EXERCISE INSTRUCTIONS: Please find the line that holds "MATRIX3 pin DIN: D2 -> TX" below and reproduce it, along with every line after it through the end, exactly and without pictures.

ENTRIES PROVIDED:
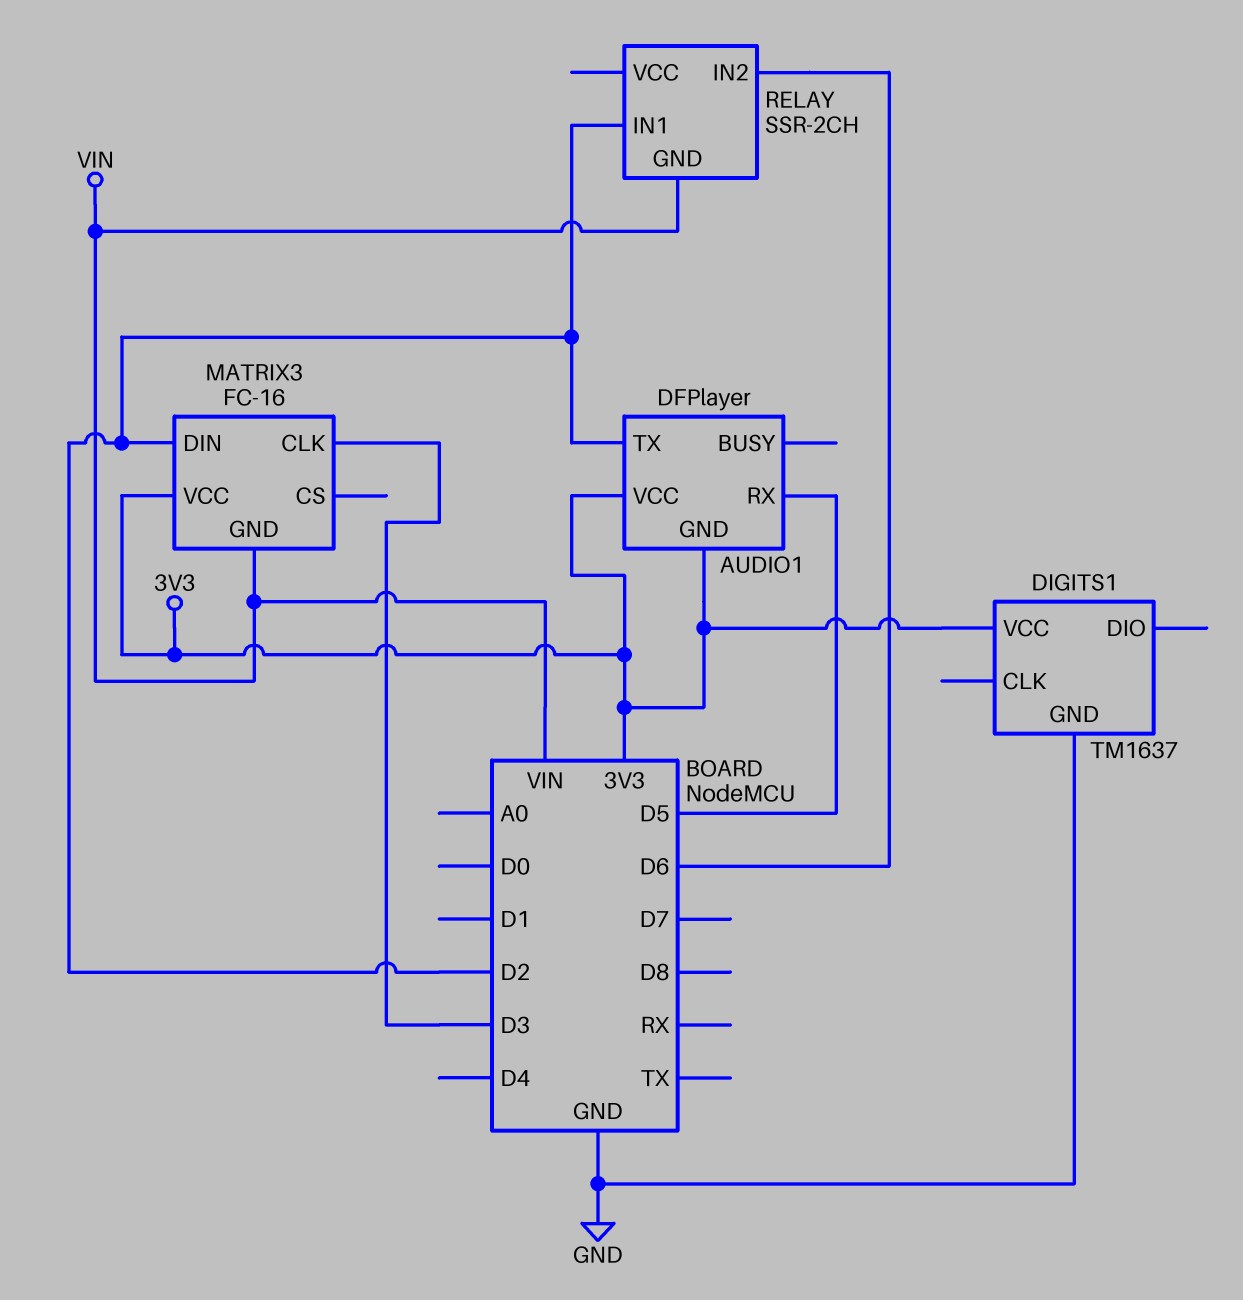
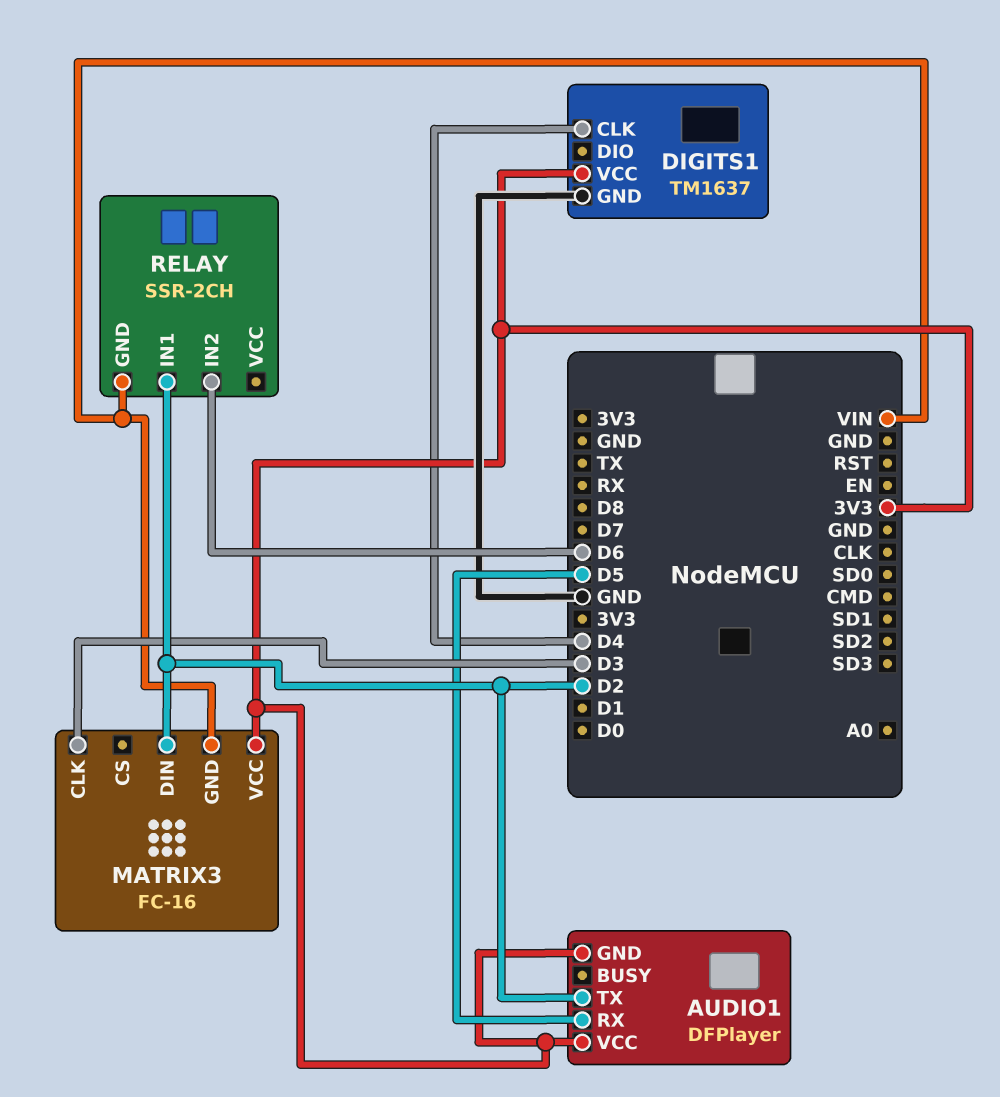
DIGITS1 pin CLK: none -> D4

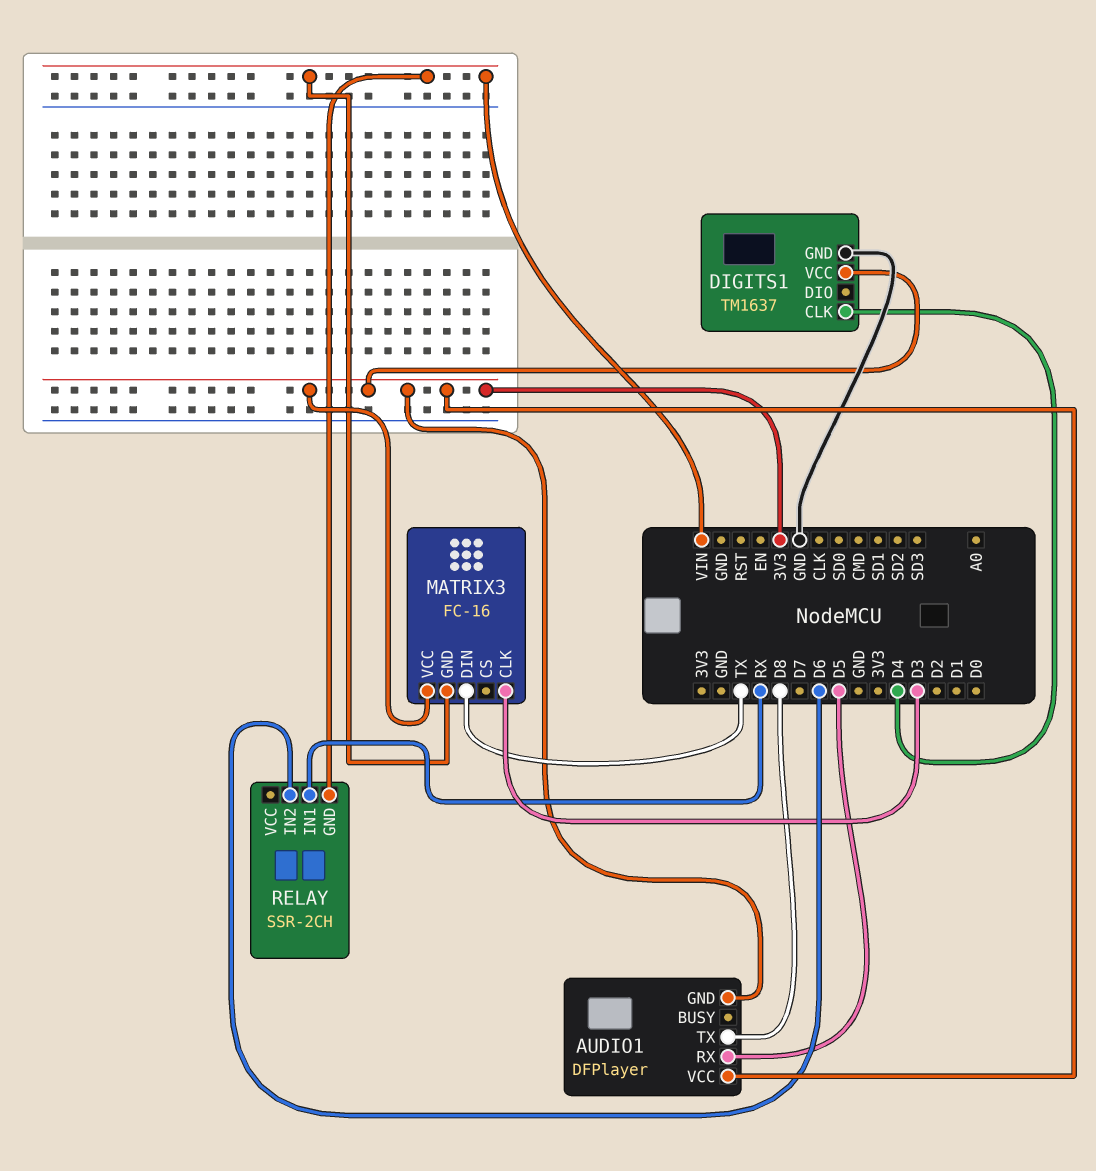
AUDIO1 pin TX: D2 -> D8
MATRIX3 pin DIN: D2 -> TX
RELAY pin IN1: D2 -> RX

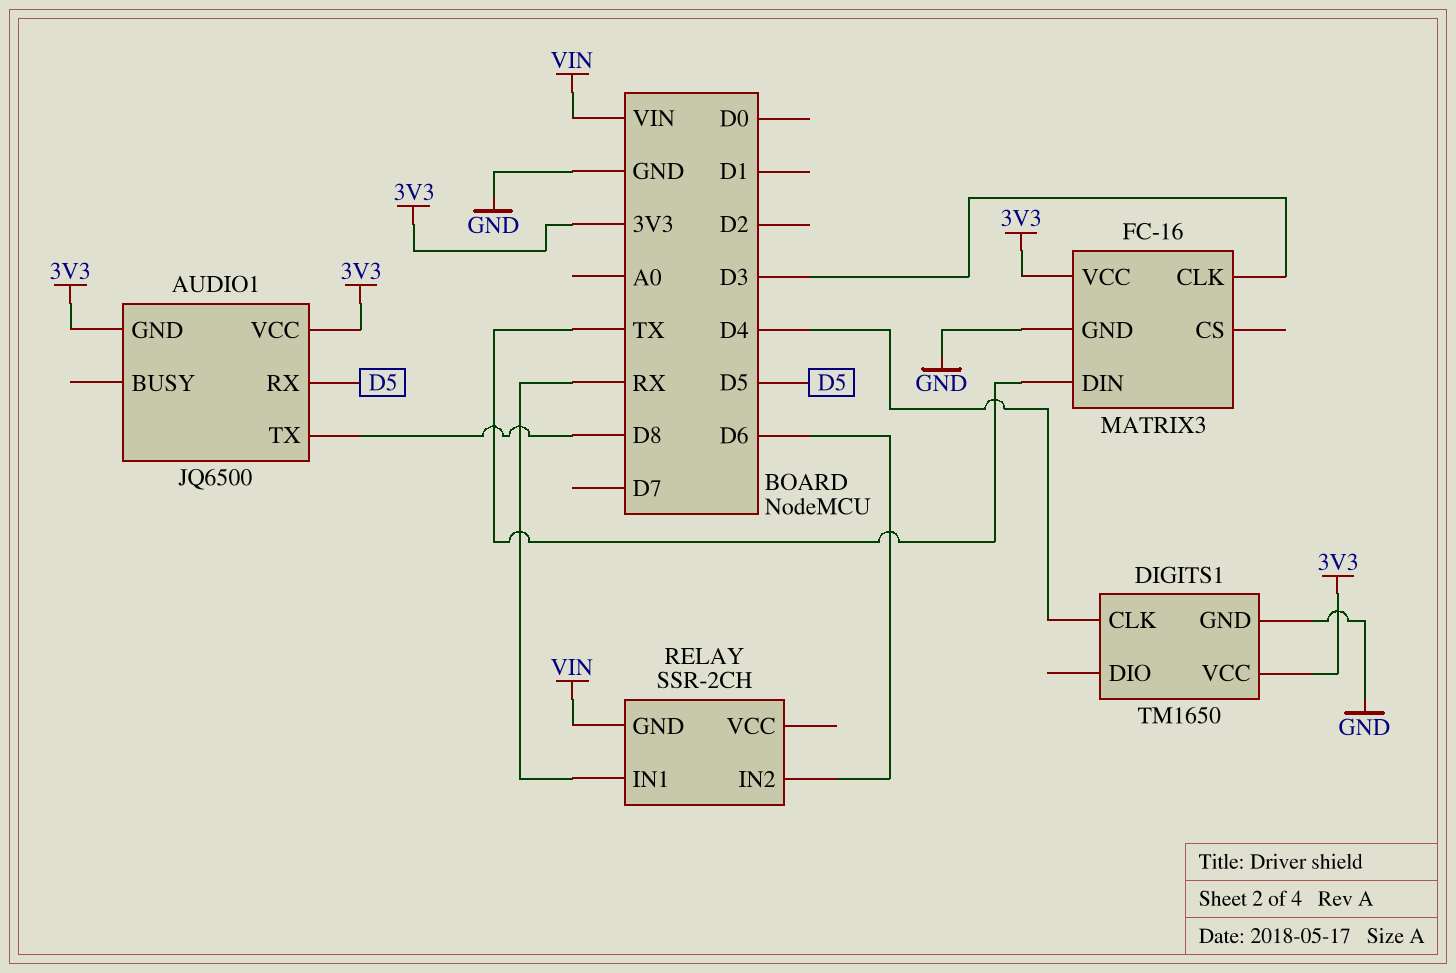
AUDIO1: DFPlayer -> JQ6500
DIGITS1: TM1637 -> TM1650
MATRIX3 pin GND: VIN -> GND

TASK OUTPUT:
MATRIX3 pin DIN: D2 -> TX
RELAY pin IN1: D2 -> RX

AUDIO1: DFPlayer -> JQ6500
DIGITS1: TM1637 -> TM1650
MATRIX3 pin GND: VIN -> GND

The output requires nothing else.